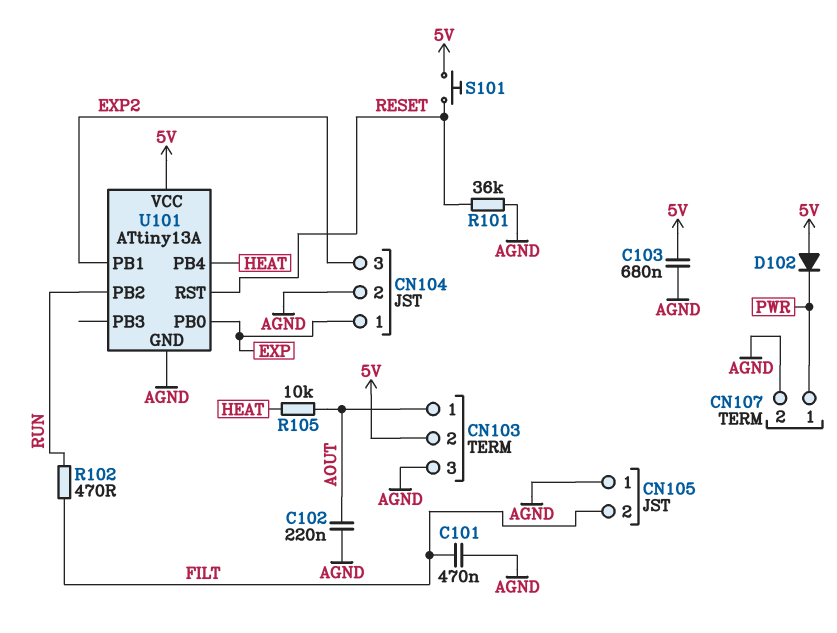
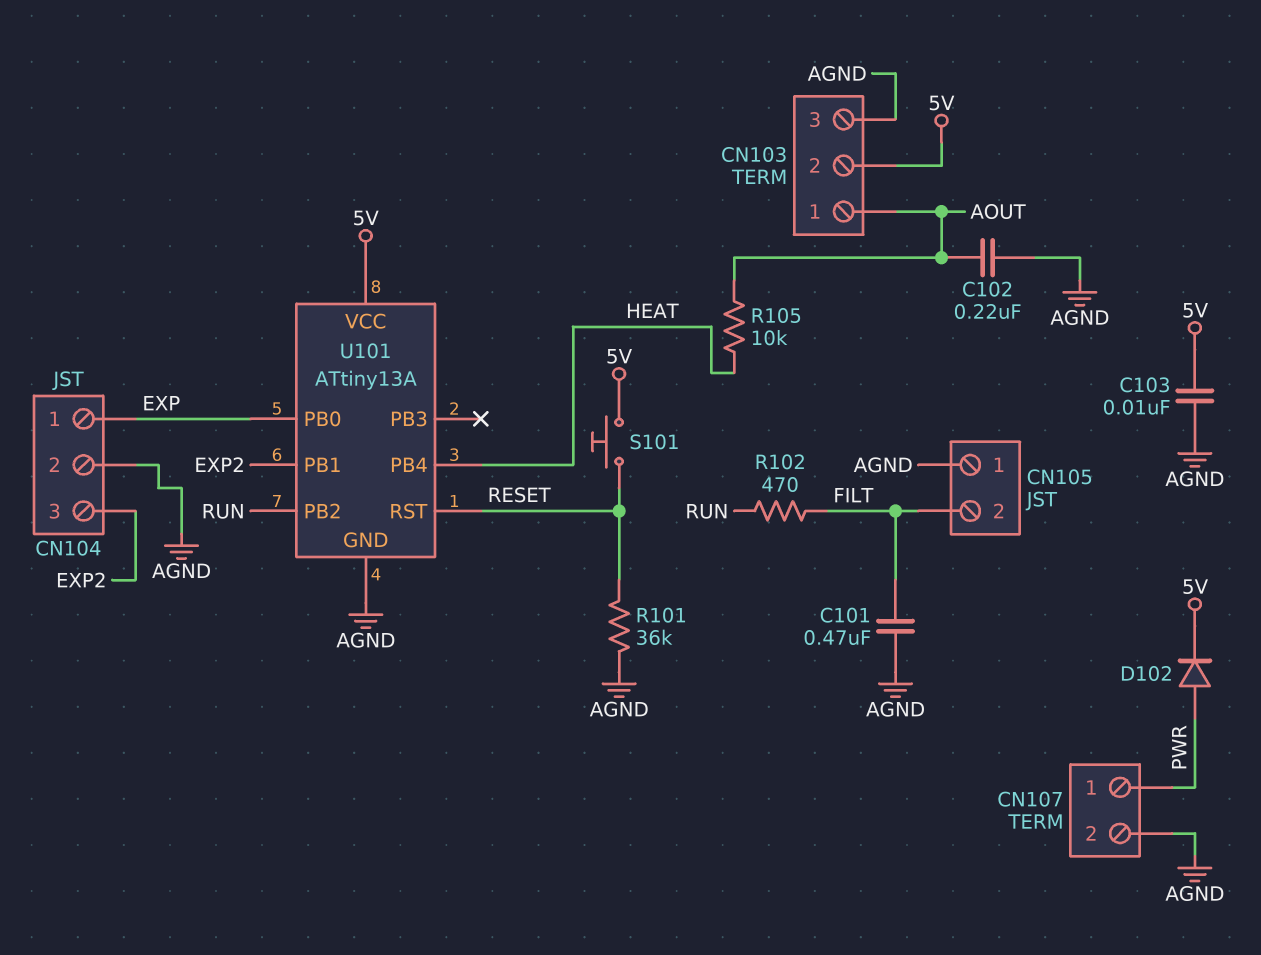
C103: 680nF (5V, AGND) -> 10nF (5V, AGND)
D102: diode (A 5V, K PWR) -> diode (A PWR, K 5V)

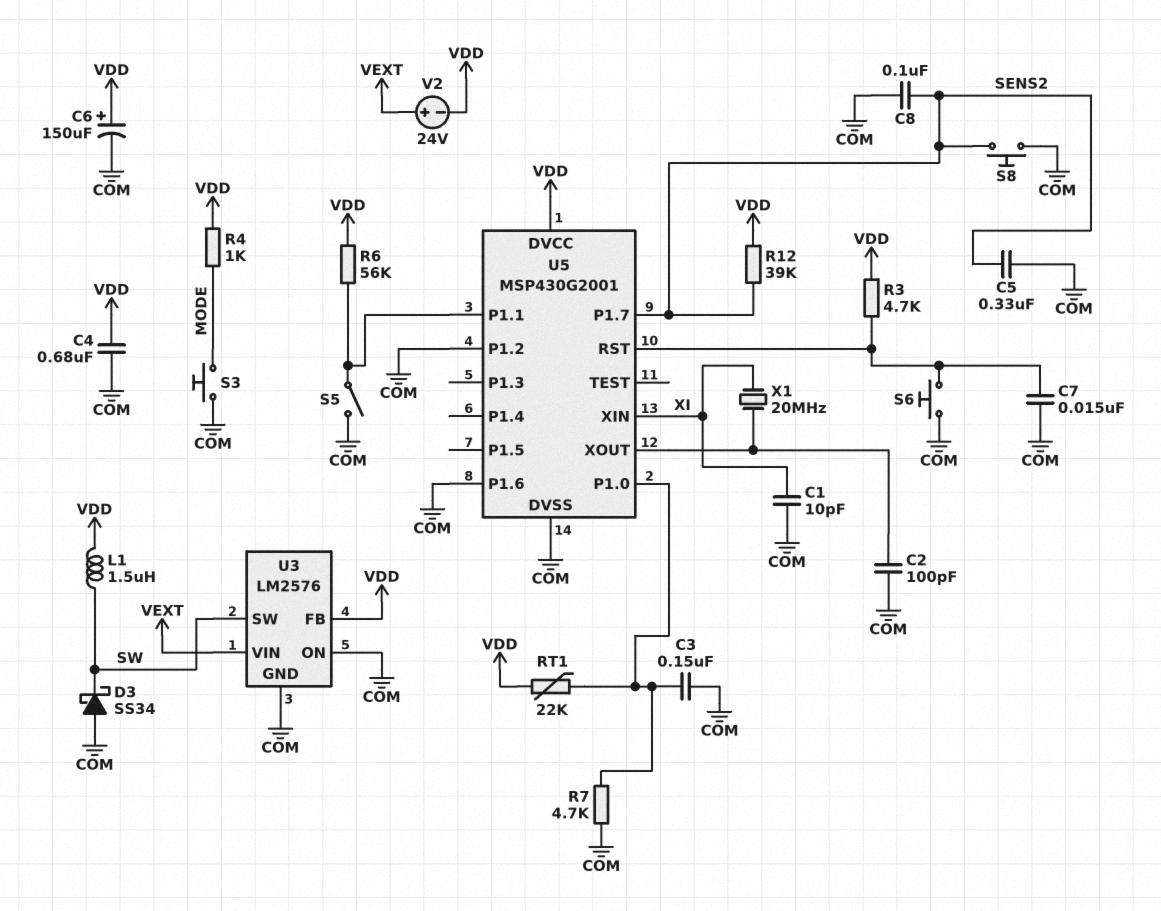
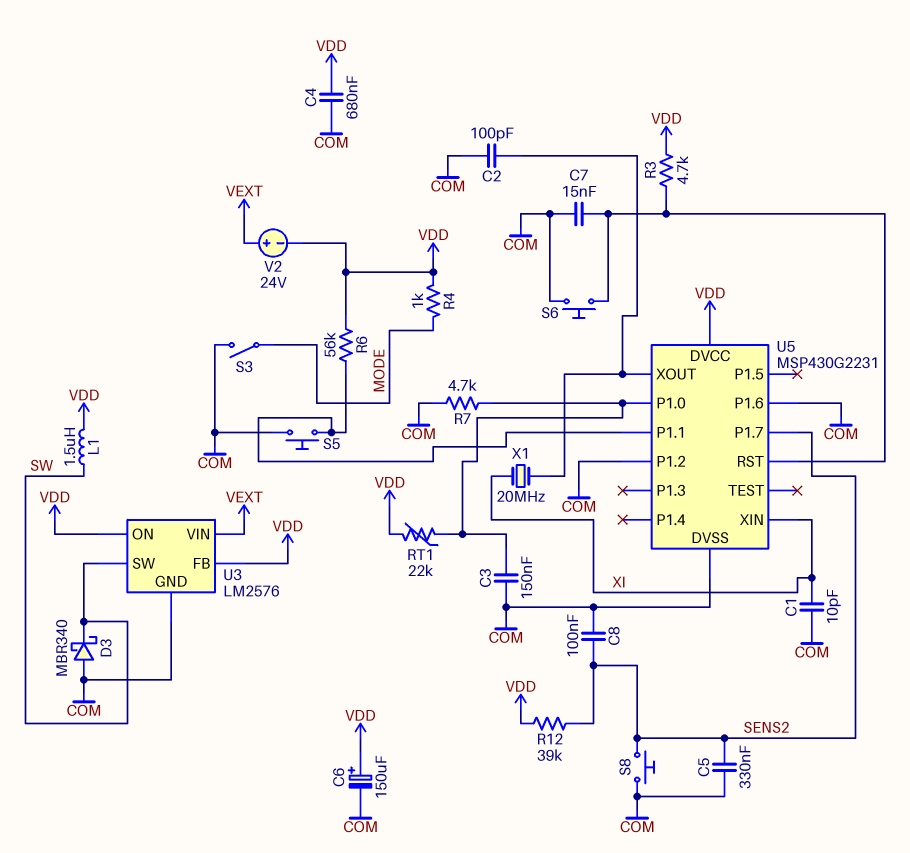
D3: schottky SS34 (A COM, K SW) -> schottky MBR340 (A COM, K SW)
S3: button (COM, MODE) -> switch (COM, MODE)
S5: switch (COM, U5/P1.1) -> button (COM, U5/P1.1)
U3 pin ON: COM -> VDD
U5: MSP430G2001 -> MSP430G2231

> _Problem to solve_:
Without including any picture, reproduce the material above word for word.

> _Solution for this task_:
C103: 680nF (5V, AGND) -> 10nF (5V, AGND)
D102: diode (A 5V, K PWR) -> diode (A PWR, K 5V)

D3: schottky SS34 (A COM, K SW) -> schottky MBR340 (A COM, K SW)
S3: button (COM, MODE) -> switch (COM, MODE)
S5: switch (COM, U5/P1.1) -> button (COM, U5/P1.1)
U3 pin ON: COM -> VDD
U5: MSP430G2001 -> MSP430G2231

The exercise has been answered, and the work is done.